#### Activity
Every line of the records that holds the word "yellow" should be copied out.

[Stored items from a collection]
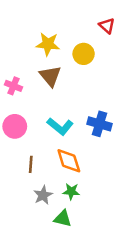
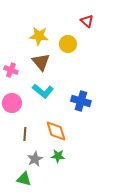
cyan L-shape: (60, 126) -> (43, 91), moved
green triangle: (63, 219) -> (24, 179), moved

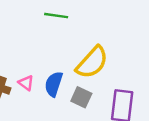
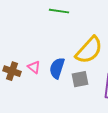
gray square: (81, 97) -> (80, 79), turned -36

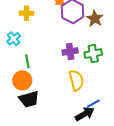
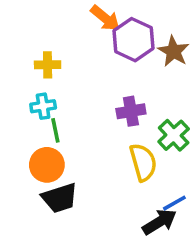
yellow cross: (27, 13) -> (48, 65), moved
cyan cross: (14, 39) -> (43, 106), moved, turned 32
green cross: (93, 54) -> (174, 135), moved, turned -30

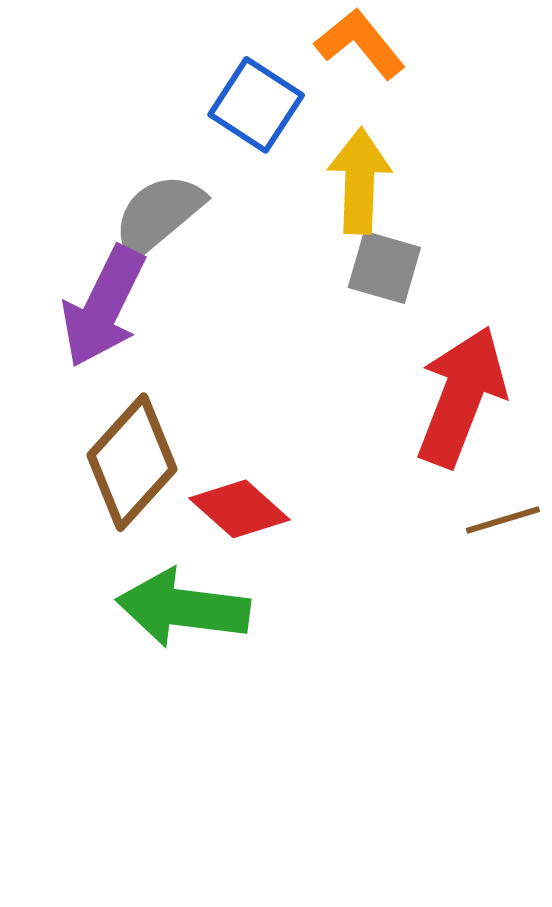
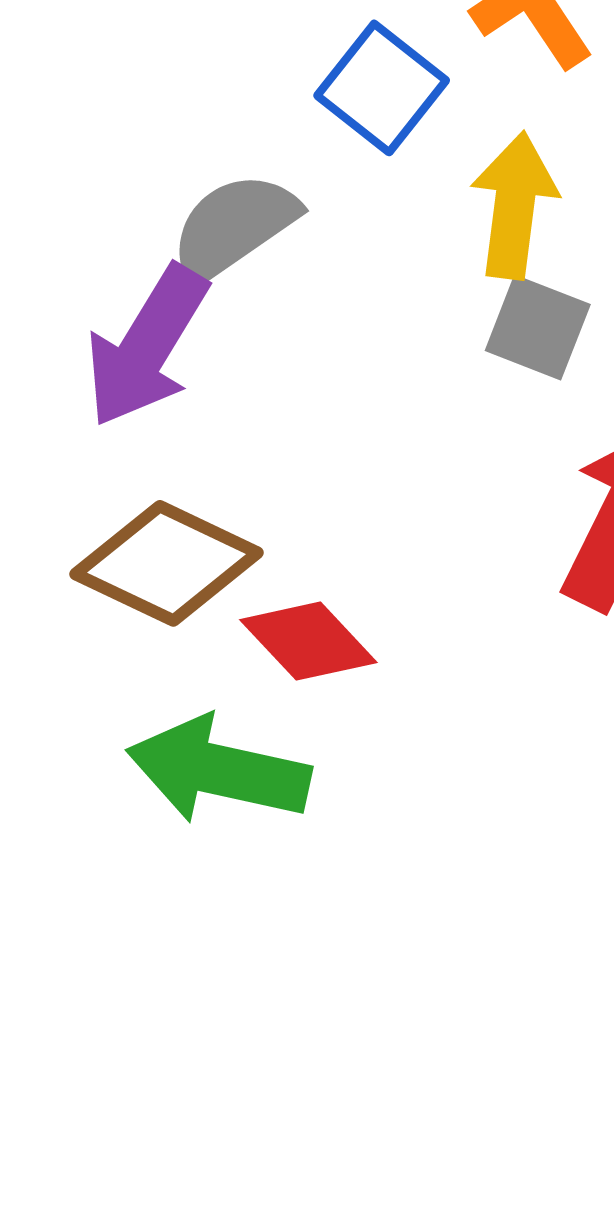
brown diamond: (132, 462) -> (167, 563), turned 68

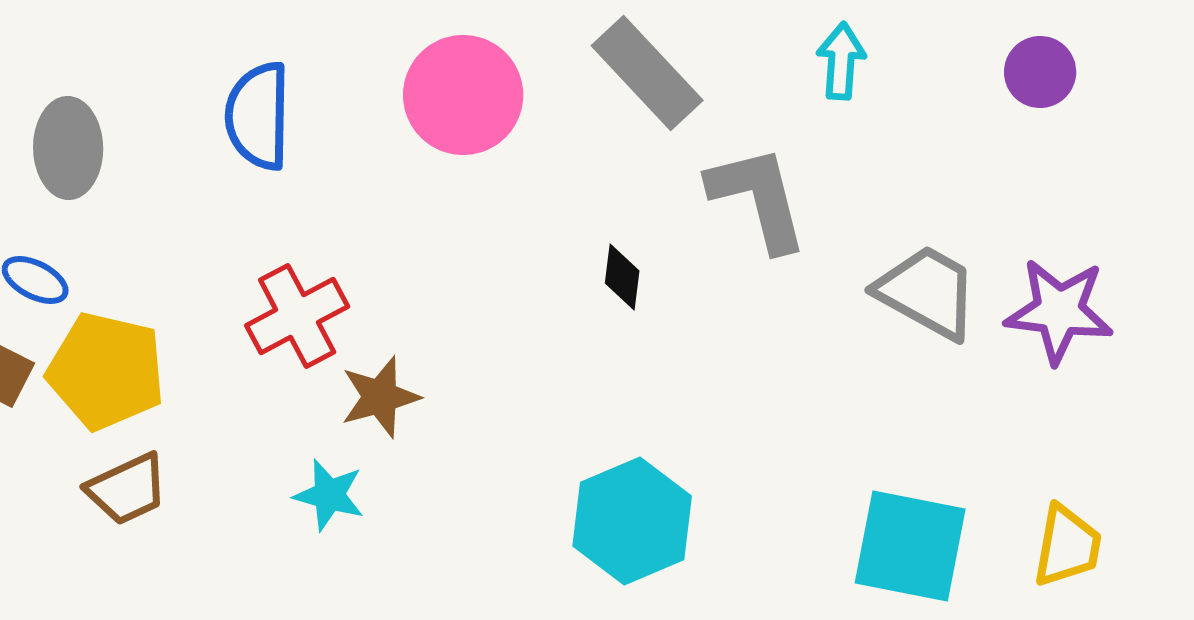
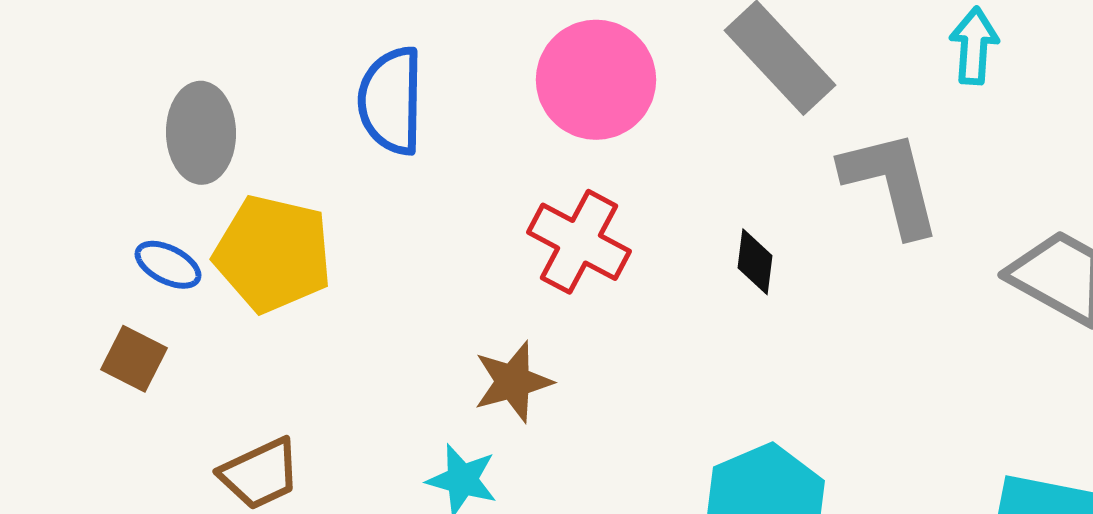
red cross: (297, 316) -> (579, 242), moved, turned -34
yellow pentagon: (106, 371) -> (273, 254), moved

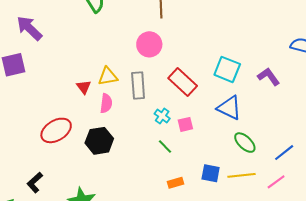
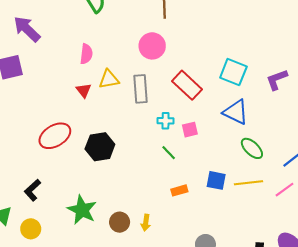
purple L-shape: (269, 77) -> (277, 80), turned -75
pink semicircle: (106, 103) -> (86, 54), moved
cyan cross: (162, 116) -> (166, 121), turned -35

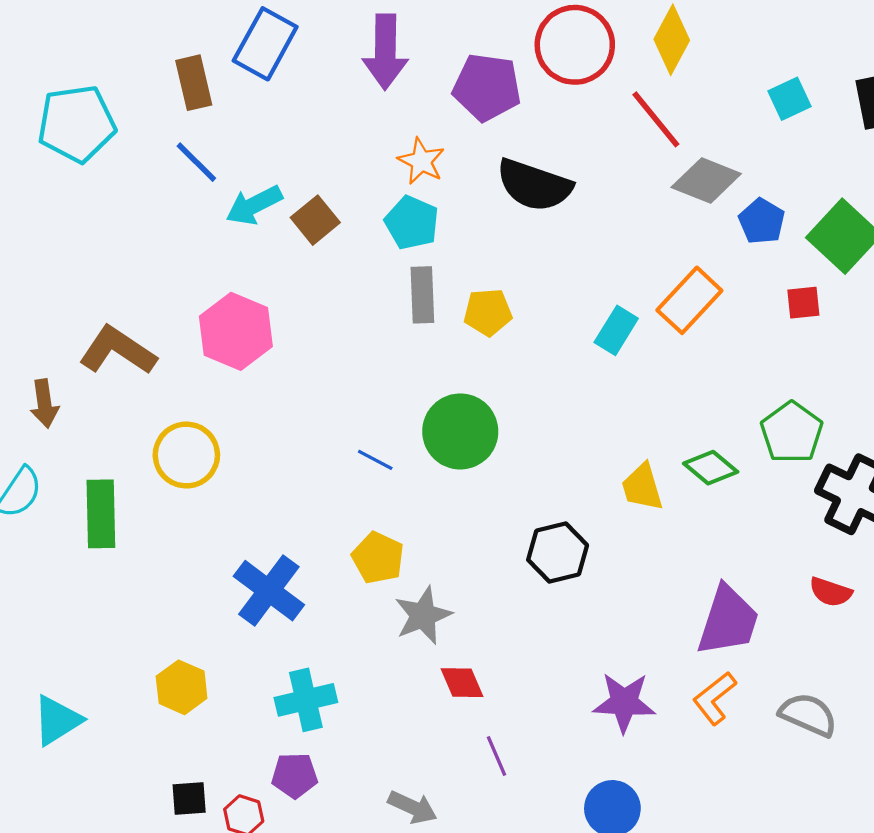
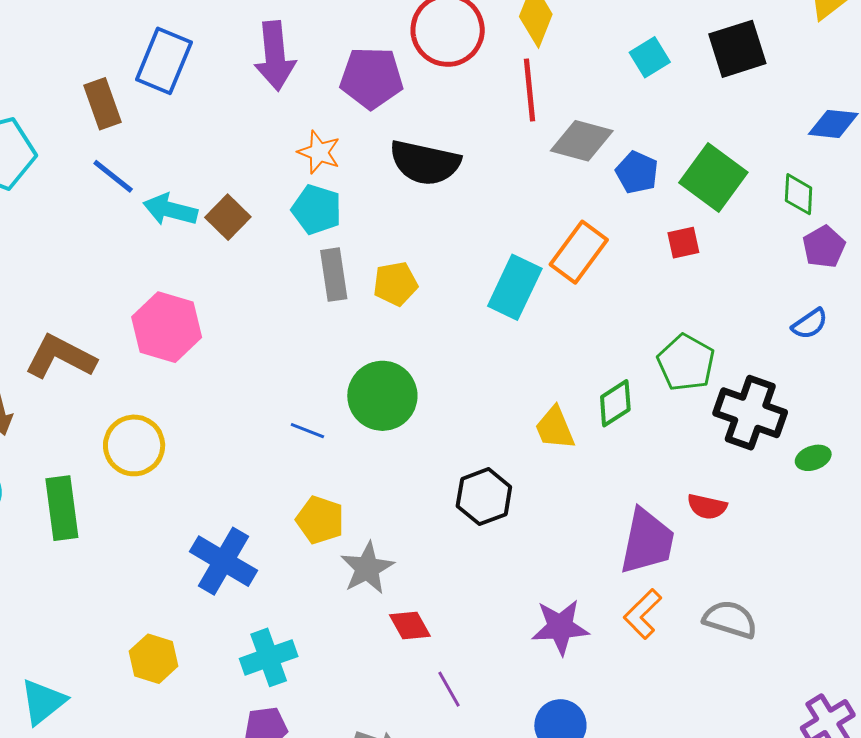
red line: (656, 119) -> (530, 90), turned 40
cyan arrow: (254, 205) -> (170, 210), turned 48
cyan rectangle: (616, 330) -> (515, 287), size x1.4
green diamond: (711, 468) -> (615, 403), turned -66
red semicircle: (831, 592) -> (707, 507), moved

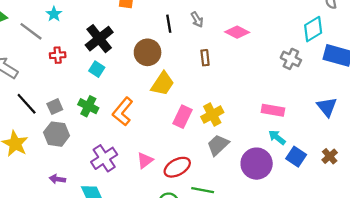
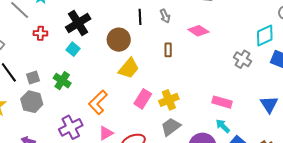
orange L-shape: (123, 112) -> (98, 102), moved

#### Solution
yellow cross: (27, 13) -> (48, 65), moved
yellow pentagon: (106, 371) -> (273, 254), moved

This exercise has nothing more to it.